• [WORK TASK] Print the entries verbatim, leaving out the images they contain.

*** Opening of EXERCISE INPUTS ***

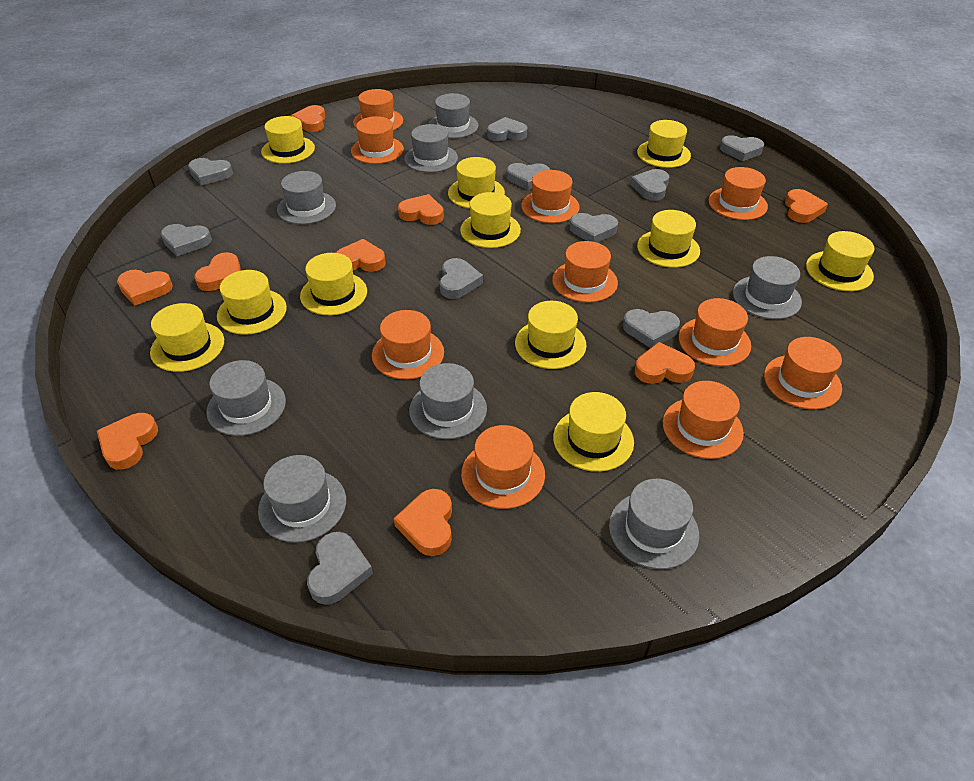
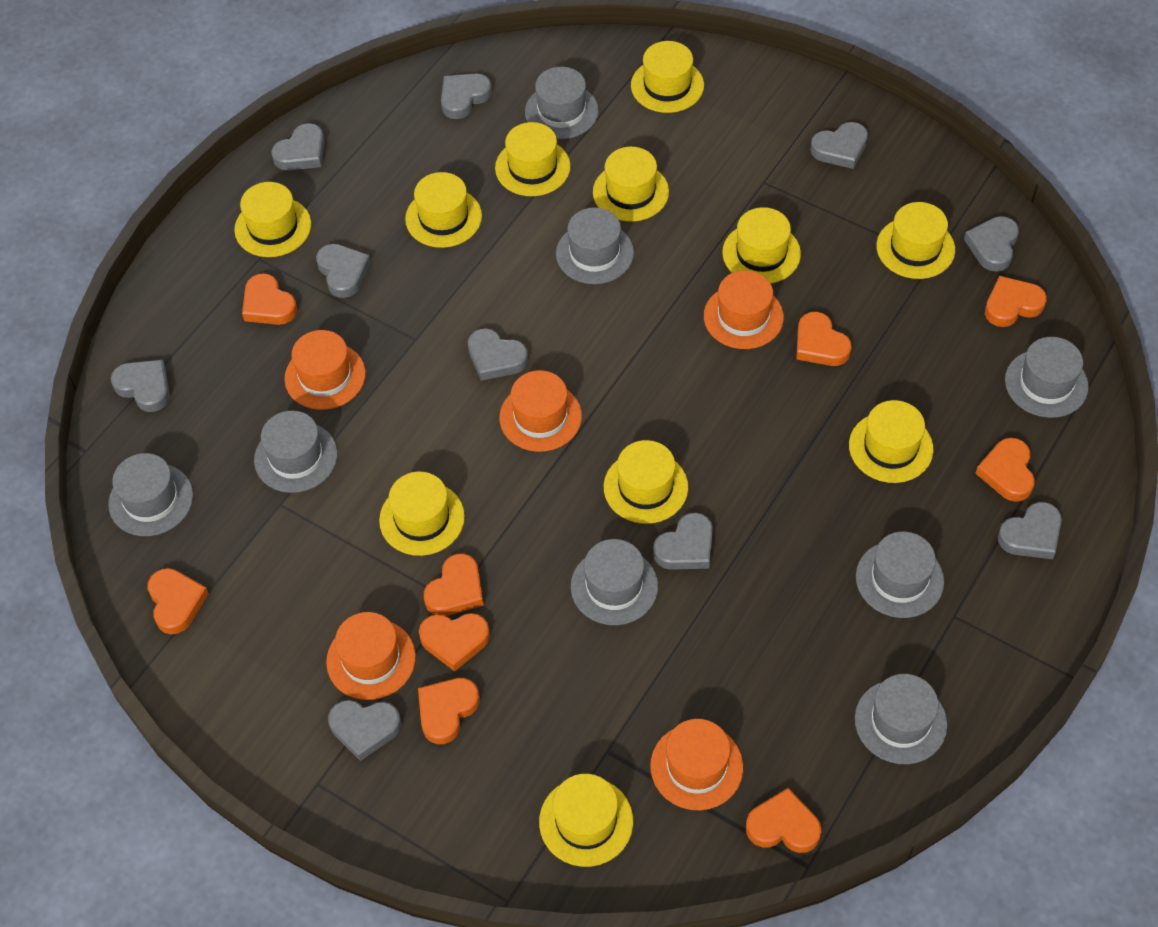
orange hat: 10 -> 5

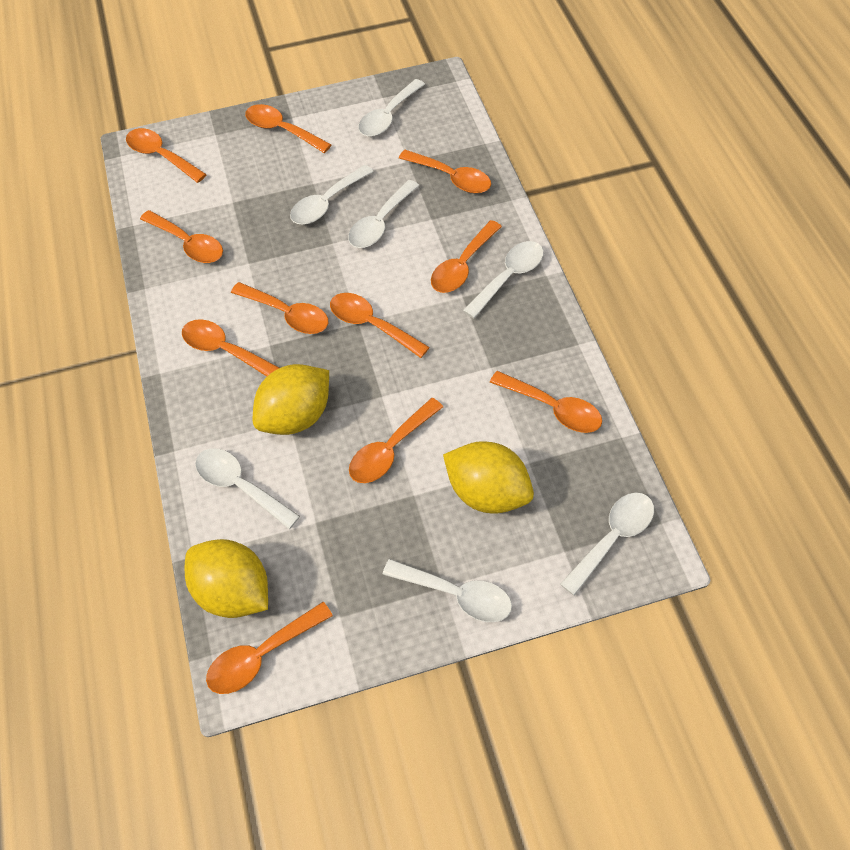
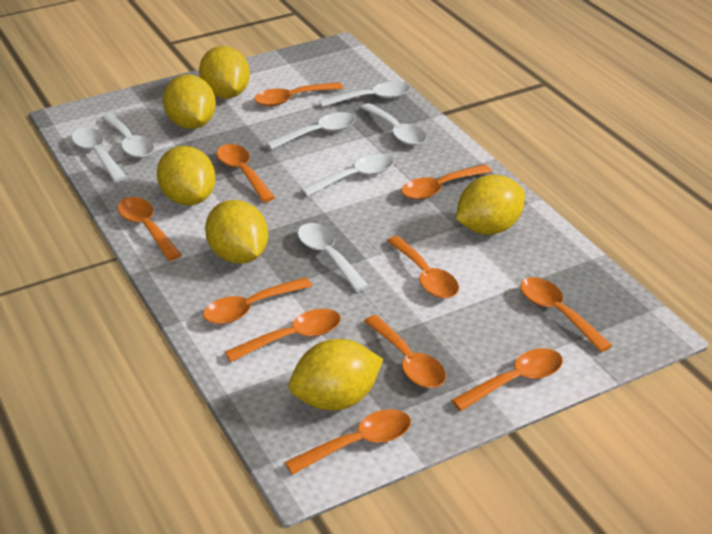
yellow lemon: 3 -> 6

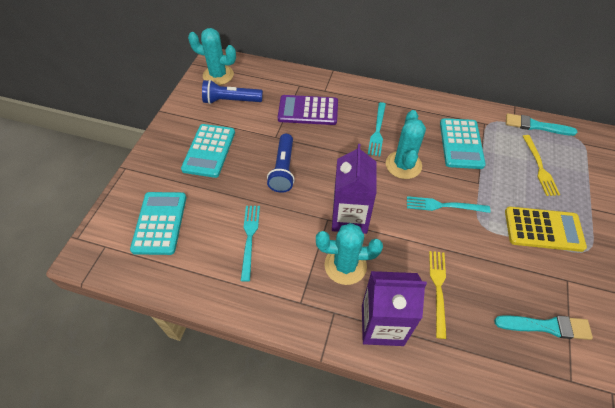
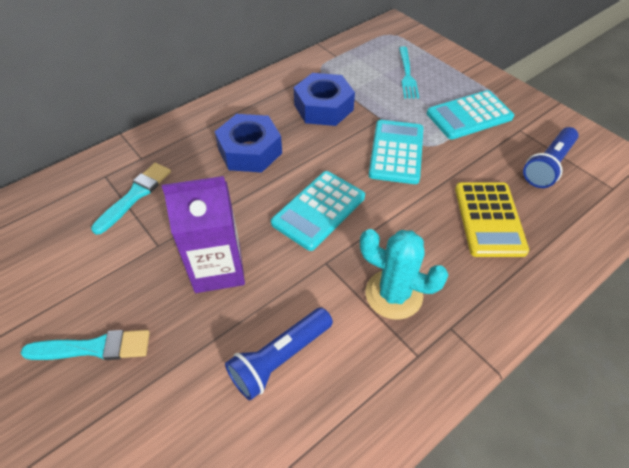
blue nut: 0 -> 2
purple calculator: 1 -> 0
purple carton: 2 -> 1
turquoise cactus: 3 -> 1
turquoise fork: 3 -> 1
yellow fork: 2 -> 0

*** Close of EXERCISE INPUTS ***

• [TASK ANSWER]
orange hat: 10 -> 5

yellow lemon: 3 -> 6

blue nut: 0 -> 2
purple calculator: 1 -> 0
purple carton: 2 -> 1
turquoise cactus: 3 -> 1
turquoise fork: 3 -> 1
yellow fork: 2 -> 0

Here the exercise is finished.